AVAILABLE DATA: Begin

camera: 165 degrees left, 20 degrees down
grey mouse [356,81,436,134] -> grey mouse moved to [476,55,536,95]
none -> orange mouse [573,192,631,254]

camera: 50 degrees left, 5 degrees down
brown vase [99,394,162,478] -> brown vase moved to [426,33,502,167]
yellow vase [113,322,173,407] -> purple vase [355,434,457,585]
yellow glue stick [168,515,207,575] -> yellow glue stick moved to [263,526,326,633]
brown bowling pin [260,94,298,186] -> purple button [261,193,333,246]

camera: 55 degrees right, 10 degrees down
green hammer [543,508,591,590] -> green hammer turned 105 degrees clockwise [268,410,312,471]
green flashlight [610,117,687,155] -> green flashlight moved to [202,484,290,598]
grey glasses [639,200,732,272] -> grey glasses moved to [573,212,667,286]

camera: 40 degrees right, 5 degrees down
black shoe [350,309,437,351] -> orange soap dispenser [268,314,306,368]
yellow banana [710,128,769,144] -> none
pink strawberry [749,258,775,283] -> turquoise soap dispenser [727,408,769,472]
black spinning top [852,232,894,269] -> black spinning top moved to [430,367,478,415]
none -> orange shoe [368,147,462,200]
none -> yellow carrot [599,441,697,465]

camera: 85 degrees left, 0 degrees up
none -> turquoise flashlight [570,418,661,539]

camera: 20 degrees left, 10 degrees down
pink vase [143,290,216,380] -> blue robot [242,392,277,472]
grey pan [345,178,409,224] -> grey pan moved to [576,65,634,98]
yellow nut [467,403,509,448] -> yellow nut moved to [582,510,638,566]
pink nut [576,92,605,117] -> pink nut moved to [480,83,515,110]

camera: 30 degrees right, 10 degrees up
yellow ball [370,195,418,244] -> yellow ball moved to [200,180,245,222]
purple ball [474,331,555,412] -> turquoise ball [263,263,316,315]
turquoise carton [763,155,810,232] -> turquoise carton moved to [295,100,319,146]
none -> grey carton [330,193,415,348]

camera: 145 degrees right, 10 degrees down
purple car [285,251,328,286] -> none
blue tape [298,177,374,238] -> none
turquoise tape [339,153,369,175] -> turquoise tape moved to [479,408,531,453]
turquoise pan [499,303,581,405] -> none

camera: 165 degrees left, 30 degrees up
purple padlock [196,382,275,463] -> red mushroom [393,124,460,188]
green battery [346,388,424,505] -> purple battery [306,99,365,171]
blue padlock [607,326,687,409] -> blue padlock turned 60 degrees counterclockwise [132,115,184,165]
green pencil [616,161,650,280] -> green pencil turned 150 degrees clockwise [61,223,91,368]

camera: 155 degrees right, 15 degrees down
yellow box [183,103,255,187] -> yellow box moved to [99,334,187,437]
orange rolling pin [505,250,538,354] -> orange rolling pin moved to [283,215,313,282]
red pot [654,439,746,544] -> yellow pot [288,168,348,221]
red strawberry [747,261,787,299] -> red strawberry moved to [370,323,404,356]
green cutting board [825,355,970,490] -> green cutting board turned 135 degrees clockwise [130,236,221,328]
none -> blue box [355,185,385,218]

AVAILABLE DATA: End

# TASK REQUIREMENTS
For each line of the entries that holds the word "left", pull that line out.

# ANSWER BELOW
camera: 165 degrees left, 20 degrees down
camera: 50 degrees left, 5 degrees down
camera: 85 degrees left, 0 degrees up
camera: 20 degrees left, 10 degrees down
camera: 165 degrees left, 30 degrees up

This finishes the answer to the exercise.